■ **Instructions for the task**:
Quote the part of the listing that opens with the line containing "Is point (509, 525)" and closes with the line containing "The width and", with both of those lines included.
◆ ◆ ◆ ◆ ◆ ◆ ◆
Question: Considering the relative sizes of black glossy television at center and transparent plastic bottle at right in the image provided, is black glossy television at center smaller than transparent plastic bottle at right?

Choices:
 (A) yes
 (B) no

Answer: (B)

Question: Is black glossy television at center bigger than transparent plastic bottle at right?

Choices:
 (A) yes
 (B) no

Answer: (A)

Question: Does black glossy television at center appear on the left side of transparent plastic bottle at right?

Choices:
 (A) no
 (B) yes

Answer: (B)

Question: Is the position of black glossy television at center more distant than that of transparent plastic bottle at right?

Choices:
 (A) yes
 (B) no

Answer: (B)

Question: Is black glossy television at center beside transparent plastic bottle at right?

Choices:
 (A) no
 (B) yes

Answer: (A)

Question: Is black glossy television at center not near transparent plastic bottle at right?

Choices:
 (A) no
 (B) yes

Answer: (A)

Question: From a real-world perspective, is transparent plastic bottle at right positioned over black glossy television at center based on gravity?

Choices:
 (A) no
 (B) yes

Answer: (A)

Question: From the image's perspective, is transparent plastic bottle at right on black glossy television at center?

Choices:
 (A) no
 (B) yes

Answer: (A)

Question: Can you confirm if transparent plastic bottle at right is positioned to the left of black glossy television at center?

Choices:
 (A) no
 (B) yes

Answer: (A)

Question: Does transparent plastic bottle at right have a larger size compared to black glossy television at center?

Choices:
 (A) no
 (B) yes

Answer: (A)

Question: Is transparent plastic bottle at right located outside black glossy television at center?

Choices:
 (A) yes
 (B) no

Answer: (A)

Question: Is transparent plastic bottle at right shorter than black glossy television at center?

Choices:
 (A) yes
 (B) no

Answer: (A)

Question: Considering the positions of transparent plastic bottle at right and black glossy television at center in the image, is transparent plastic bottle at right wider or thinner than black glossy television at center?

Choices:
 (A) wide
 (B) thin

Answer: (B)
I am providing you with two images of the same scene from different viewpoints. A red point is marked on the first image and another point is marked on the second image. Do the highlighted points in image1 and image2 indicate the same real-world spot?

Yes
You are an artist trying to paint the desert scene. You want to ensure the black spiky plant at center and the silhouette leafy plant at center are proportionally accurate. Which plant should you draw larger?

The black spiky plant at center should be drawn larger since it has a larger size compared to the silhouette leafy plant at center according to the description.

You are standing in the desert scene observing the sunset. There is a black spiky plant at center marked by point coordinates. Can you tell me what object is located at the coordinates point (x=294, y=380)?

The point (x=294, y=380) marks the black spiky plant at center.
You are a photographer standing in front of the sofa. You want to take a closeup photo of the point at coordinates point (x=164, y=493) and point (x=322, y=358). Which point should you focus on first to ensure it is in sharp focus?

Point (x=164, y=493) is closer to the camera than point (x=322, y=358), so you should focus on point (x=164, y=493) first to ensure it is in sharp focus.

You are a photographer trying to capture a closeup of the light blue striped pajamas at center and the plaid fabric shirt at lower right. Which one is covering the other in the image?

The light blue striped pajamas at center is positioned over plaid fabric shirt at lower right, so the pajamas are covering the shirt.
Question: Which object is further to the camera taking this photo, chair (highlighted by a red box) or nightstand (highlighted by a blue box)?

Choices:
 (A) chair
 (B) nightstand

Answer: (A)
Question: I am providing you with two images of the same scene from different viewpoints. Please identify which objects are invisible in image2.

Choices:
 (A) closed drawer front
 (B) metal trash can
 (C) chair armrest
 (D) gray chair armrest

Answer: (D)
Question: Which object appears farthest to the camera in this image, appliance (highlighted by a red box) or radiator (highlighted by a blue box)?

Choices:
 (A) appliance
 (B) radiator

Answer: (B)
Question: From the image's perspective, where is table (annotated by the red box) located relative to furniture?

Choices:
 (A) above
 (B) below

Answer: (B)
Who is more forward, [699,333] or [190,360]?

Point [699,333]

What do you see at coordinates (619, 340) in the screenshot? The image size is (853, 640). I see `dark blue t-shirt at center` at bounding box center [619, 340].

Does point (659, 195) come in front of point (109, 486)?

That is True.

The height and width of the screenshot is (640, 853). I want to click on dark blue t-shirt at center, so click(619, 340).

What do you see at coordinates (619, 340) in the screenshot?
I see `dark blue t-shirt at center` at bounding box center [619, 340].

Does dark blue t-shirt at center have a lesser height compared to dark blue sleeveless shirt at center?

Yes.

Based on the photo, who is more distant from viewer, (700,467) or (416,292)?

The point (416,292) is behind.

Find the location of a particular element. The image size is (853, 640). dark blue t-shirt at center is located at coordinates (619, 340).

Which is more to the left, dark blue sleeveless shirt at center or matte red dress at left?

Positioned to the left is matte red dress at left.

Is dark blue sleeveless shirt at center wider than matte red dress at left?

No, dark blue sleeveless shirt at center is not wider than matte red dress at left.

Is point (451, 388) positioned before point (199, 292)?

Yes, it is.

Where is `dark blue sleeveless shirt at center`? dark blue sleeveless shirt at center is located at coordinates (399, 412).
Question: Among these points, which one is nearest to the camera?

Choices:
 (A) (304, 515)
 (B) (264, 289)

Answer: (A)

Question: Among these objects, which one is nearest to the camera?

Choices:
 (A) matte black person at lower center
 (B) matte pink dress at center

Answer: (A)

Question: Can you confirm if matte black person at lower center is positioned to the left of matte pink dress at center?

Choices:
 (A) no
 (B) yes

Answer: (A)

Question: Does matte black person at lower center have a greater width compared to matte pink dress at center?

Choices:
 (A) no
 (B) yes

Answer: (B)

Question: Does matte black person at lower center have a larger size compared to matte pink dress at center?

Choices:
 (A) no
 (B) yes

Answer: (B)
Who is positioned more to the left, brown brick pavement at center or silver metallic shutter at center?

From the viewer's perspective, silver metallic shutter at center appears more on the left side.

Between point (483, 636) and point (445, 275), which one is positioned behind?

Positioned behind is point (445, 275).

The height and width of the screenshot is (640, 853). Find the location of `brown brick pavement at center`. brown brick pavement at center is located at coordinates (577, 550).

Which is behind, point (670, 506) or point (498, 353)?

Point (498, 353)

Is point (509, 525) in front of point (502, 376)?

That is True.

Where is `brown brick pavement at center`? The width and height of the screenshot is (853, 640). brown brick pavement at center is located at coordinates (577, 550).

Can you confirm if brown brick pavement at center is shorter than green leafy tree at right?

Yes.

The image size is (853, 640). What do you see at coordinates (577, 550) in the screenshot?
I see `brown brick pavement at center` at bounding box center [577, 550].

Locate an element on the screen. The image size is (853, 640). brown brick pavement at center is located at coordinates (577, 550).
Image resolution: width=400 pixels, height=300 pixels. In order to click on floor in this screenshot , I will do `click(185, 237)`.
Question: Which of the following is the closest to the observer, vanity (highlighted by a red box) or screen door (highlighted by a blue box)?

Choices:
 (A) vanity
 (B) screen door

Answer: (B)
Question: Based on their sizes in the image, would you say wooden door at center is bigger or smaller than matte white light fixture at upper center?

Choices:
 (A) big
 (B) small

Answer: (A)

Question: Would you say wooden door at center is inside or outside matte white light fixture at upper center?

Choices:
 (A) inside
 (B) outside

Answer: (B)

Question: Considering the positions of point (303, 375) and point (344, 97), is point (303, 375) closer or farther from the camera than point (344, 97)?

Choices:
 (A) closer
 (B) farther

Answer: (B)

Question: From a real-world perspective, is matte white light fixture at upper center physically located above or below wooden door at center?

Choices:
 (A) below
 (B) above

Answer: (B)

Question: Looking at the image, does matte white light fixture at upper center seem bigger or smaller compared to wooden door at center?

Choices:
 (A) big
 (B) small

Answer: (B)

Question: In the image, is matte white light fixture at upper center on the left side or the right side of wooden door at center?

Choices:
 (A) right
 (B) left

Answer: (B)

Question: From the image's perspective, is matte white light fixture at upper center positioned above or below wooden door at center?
◆ ◆ ◆ ◆ ◆ ◆ ◆
■ **Exercise result**:
Is point (509, 525) in front of point (502, 376)?

That is True.

Where is `brown brick pavement at center`? The width and height of the screenshot is (853, 640). brown brick pavement at center is located at coordinates (577, 550).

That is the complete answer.